**Input for this task**
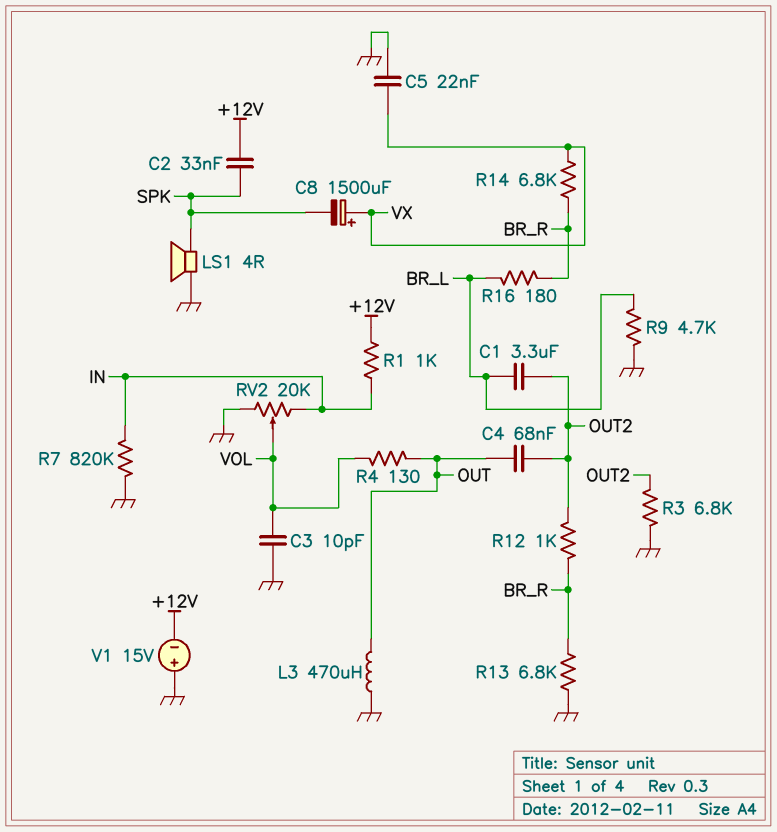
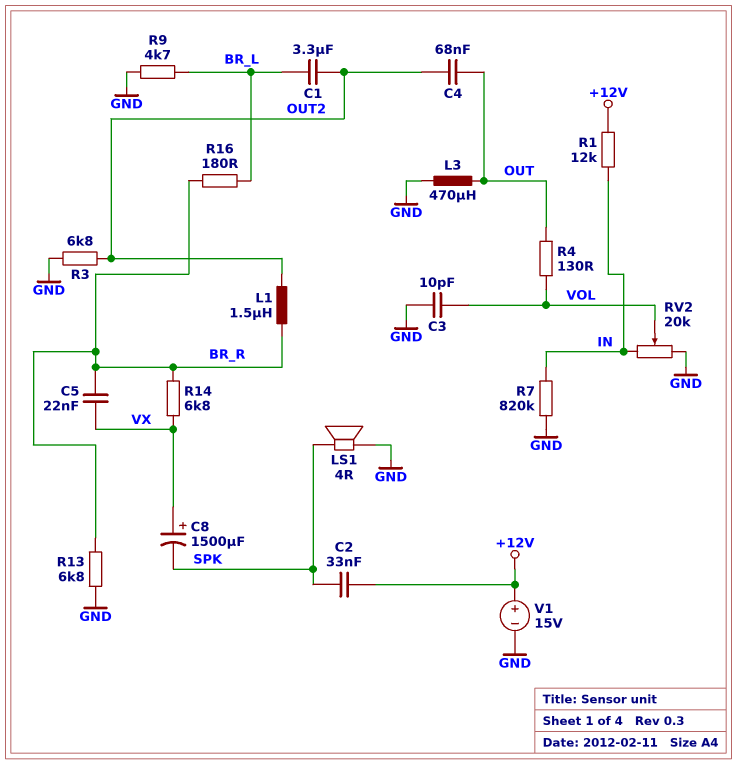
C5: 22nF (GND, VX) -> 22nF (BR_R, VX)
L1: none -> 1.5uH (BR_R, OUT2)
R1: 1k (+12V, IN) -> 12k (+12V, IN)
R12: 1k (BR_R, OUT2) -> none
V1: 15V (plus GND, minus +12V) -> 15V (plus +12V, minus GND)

* * *

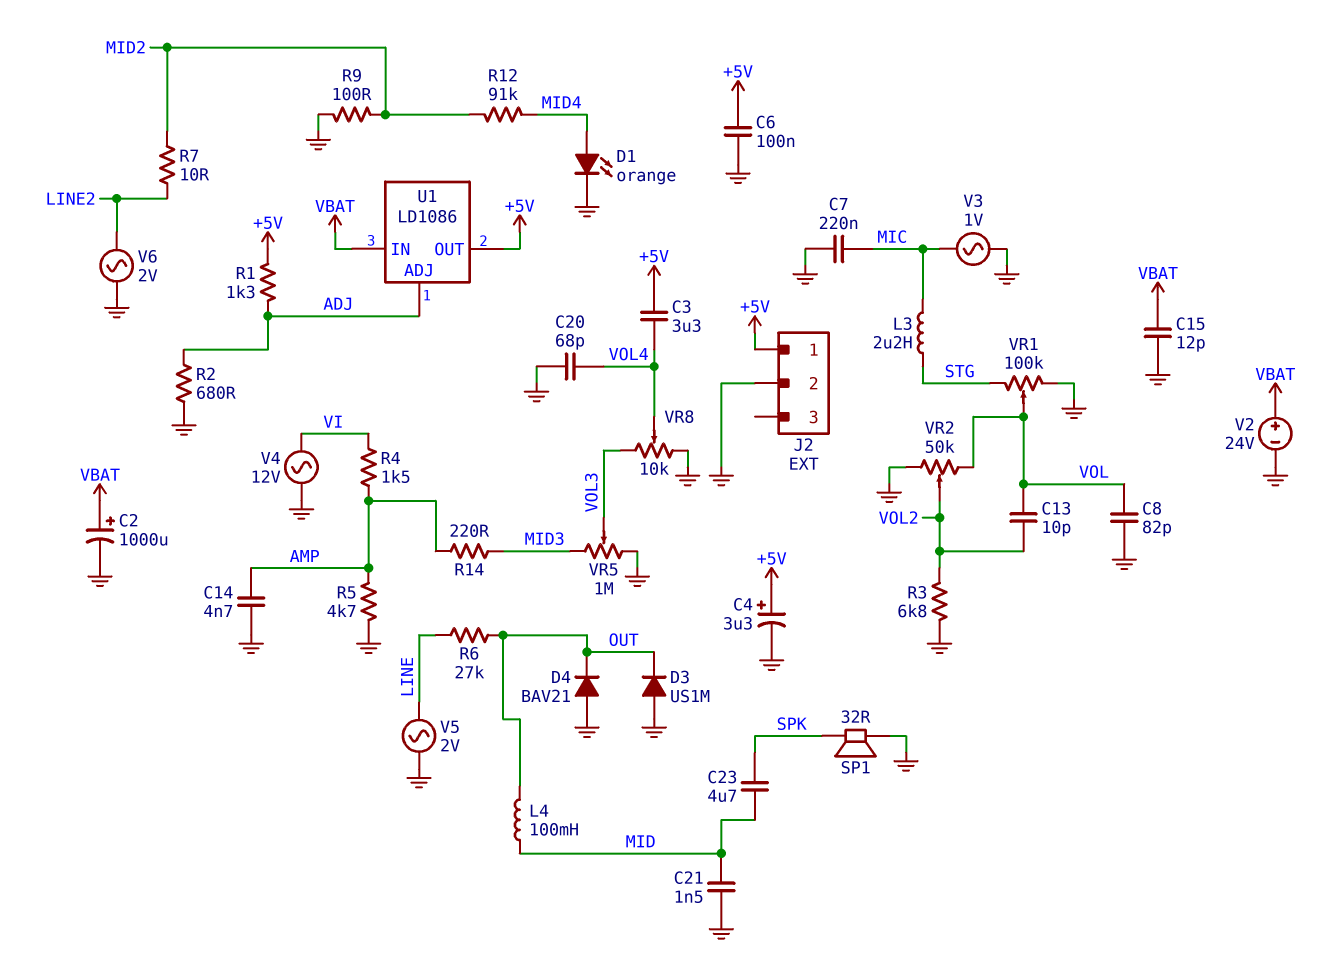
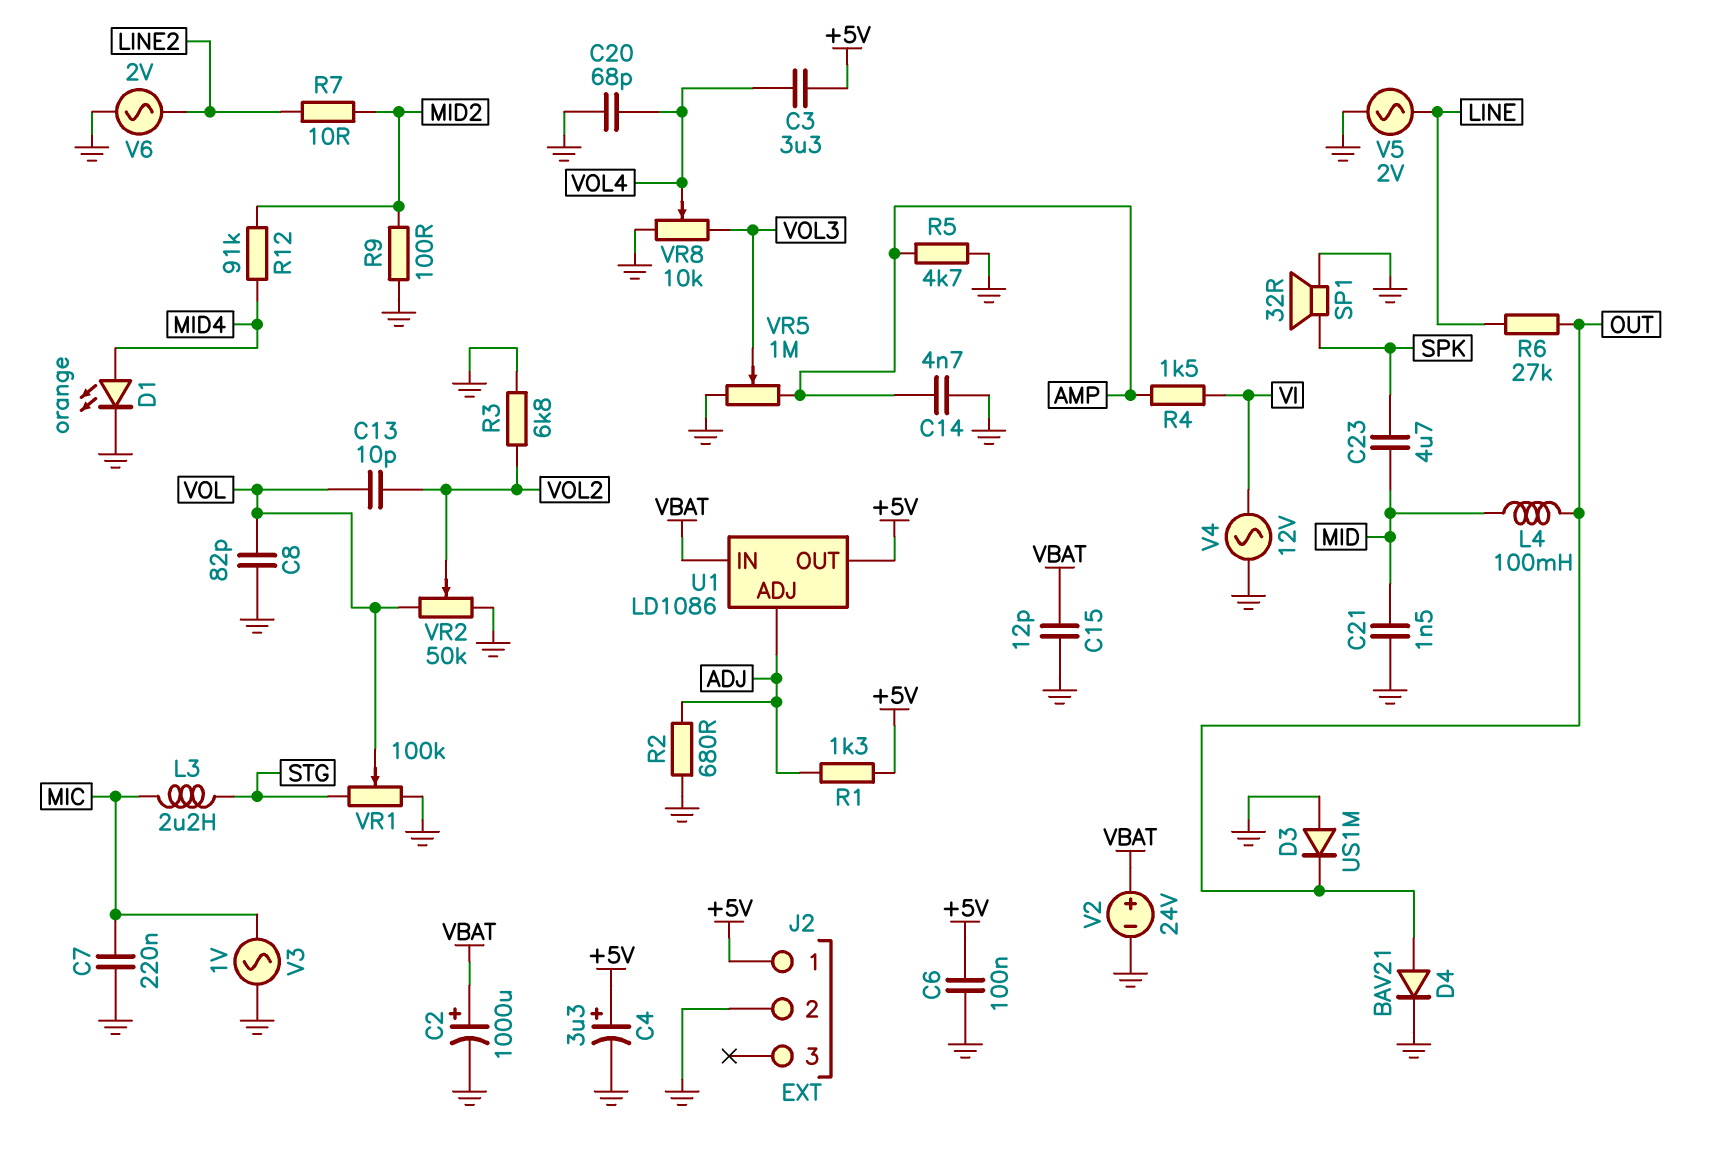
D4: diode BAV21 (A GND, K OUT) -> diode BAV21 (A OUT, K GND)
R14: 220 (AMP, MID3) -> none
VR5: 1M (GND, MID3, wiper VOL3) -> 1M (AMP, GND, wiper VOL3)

**Problem**
Above are the entries. Copy exactly the part that opens with the line containing "C5: 22nF (GND, VX) -> 22nF (BR_R, VX)" and closes with the line containing "V1: 15V (plus", and no more.

**Reply**
C5: 22nF (GND, VX) -> 22nF (BR_R, VX)
L1: none -> 1.5uH (BR_R, OUT2)
R1: 1k (+12V, IN) -> 12k (+12V, IN)
R12: 1k (BR_R, OUT2) -> none
V1: 15V (plus GND, minus +12V) -> 15V (plus +12V, minus GND)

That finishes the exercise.